Collected data entries:

** START **

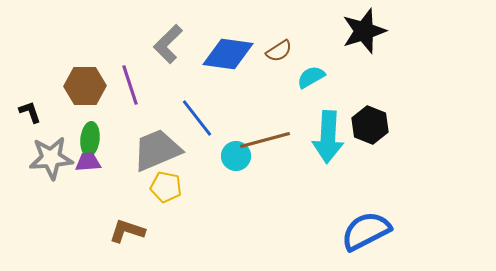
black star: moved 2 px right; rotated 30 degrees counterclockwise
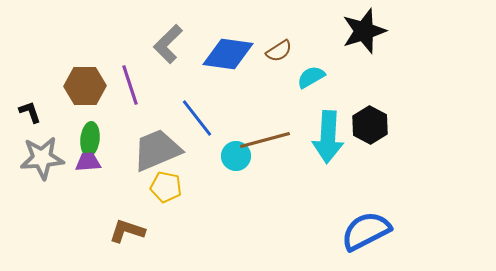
black hexagon: rotated 6 degrees clockwise
gray star: moved 9 px left
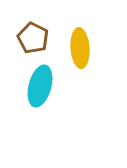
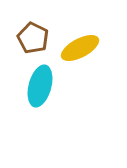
yellow ellipse: rotated 66 degrees clockwise
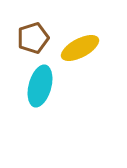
brown pentagon: rotated 28 degrees clockwise
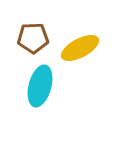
brown pentagon: rotated 16 degrees clockwise
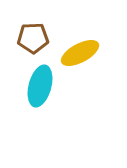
yellow ellipse: moved 5 px down
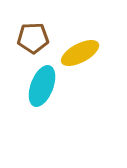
cyan ellipse: moved 2 px right; rotated 6 degrees clockwise
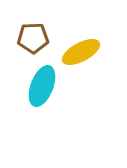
yellow ellipse: moved 1 px right, 1 px up
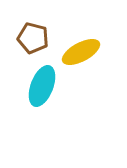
brown pentagon: rotated 16 degrees clockwise
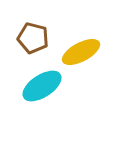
cyan ellipse: rotated 36 degrees clockwise
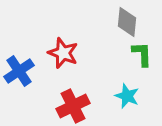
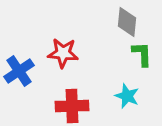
red star: rotated 16 degrees counterclockwise
red cross: moved 1 px left; rotated 24 degrees clockwise
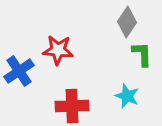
gray diamond: rotated 28 degrees clockwise
red star: moved 5 px left, 3 px up
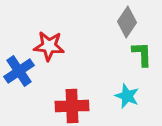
red star: moved 9 px left, 4 px up
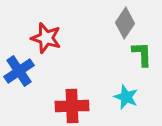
gray diamond: moved 2 px left, 1 px down
red star: moved 3 px left, 8 px up; rotated 12 degrees clockwise
cyan star: moved 1 px left, 1 px down
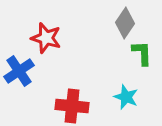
green L-shape: moved 1 px up
red cross: rotated 8 degrees clockwise
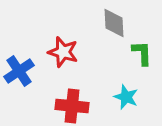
gray diamond: moved 11 px left; rotated 36 degrees counterclockwise
red star: moved 17 px right, 14 px down
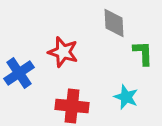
green L-shape: moved 1 px right
blue cross: moved 2 px down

** END **

The problem> Convert the lines of the records above into a numbered list, skipping any blank lines. Leave the pictures out of your answer.

Completed exercise>
1. black star: moved 2 px right; rotated 30 degrees counterclockwise
2. black hexagon: rotated 6 degrees clockwise
3. gray star: moved 9 px left
4. yellow ellipse: rotated 66 degrees clockwise
5. brown pentagon: rotated 28 degrees clockwise
6. brown pentagon: rotated 16 degrees clockwise
7. yellow ellipse: moved 5 px down
8. cyan ellipse: moved 2 px right; rotated 6 degrees clockwise
9. yellow ellipse: moved 1 px right, 1 px up
10. brown pentagon: rotated 16 degrees clockwise
11. cyan ellipse: rotated 36 degrees clockwise
12. red star: rotated 16 degrees counterclockwise
13. red cross: moved 1 px left; rotated 24 degrees clockwise
14. gray diamond: rotated 28 degrees clockwise
15. red star: moved 5 px left, 3 px up
16. red star: moved 9 px left, 4 px up
17. gray diamond: moved 2 px left, 1 px down
18. red star: moved 3 px left, 8 px up; rotated 12 degrees clockwise
19. cyan star: moved 1 px left, 1 px down
20. green L-shape: moved 1 px up
21. red cross: rotated 8 degrees clockwise
22. gray diamond: moved 11 px left; rotated 36 degrees counterclockwise
23. red star: moved 17 px right, 14 px down
24. green L-shape: moved 1 px right
25. blue cross: moved 2 px down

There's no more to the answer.